**Problem:**
What you need to produce from the material below is an exact transcription of the lines from the one with "(606, 396) = (740, 637): red" through the one with "(665, 440) = (814, 709): black", both included, and no other line.
-------- Record set
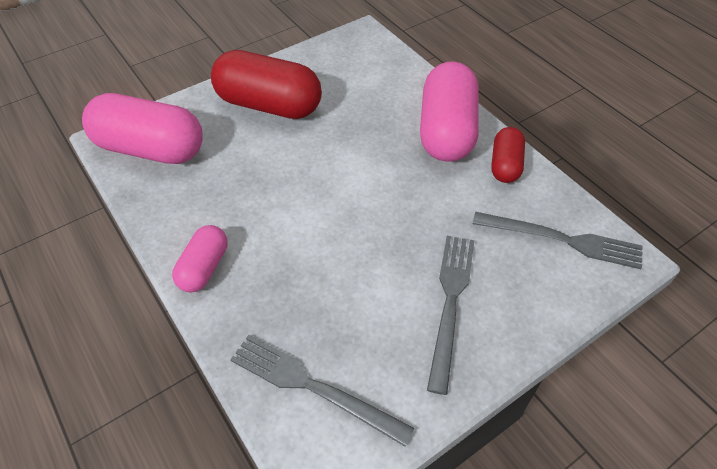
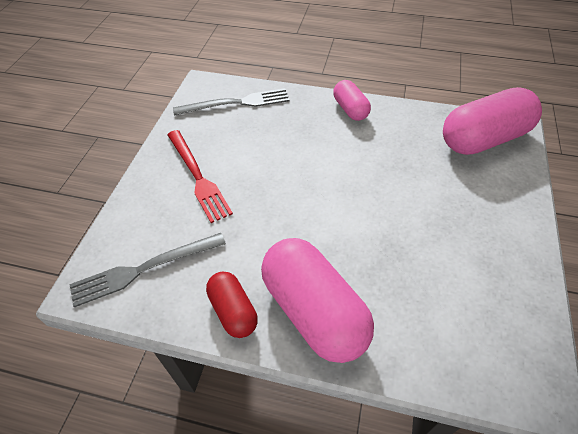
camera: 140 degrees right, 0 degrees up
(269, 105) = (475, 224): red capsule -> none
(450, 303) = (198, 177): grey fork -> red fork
----------------
-------- Record set
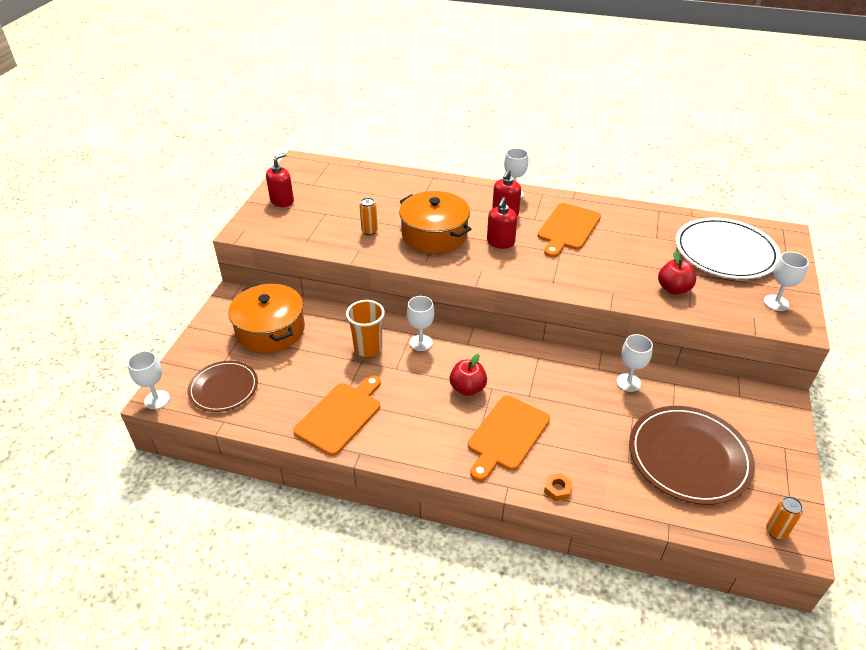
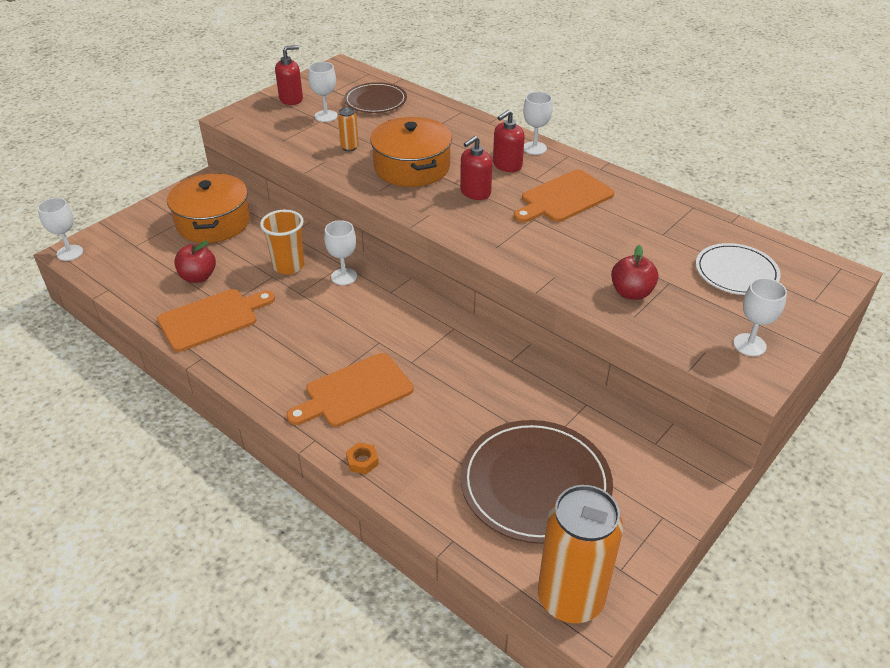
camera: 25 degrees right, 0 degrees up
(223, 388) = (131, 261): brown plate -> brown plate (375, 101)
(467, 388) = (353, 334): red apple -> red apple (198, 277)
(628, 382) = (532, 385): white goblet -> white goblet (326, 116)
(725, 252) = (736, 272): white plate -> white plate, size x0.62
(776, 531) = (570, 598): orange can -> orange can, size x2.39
----------------
-------- Record set
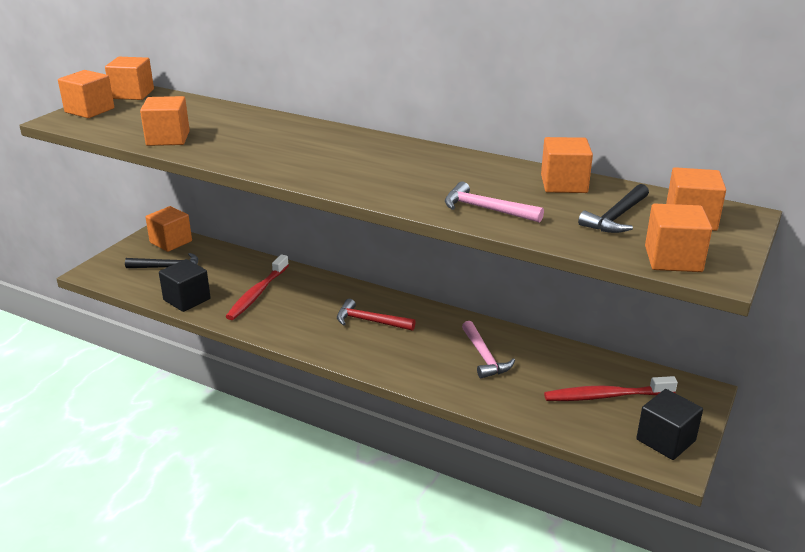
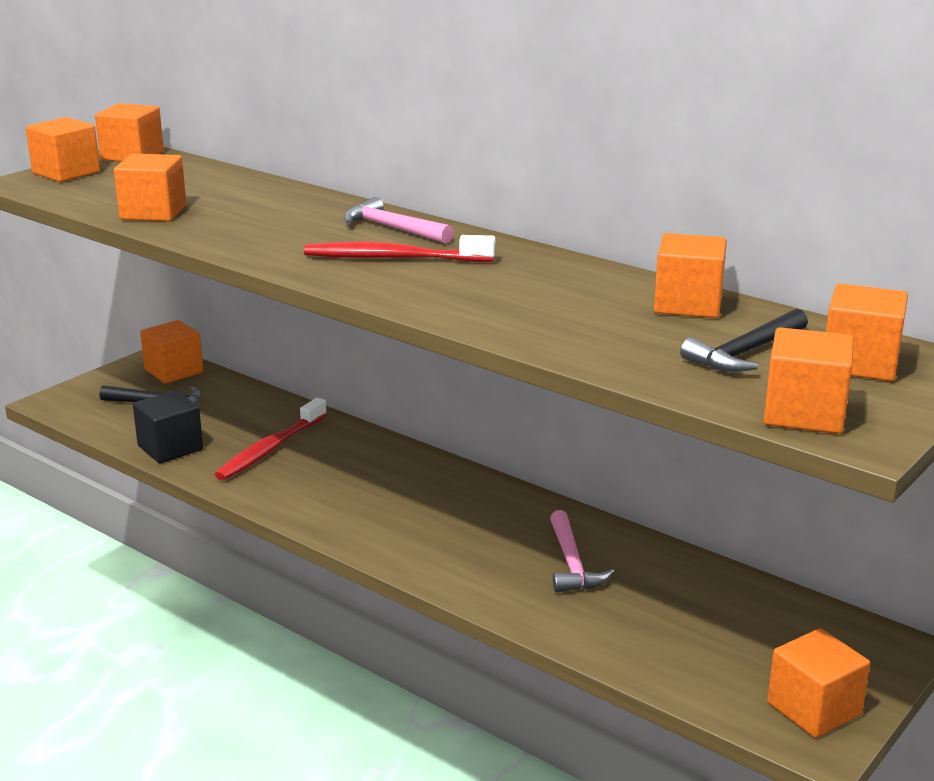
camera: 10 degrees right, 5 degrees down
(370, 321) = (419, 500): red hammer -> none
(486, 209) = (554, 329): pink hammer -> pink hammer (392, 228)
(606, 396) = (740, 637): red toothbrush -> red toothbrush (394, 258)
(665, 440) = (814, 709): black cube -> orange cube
----------------
**Exercise result:**
(606, 396) = (740, 637): red toothbrush -> red toothbrush (394, 258)
(665, 440) = (814, 709): black cube -> orange cube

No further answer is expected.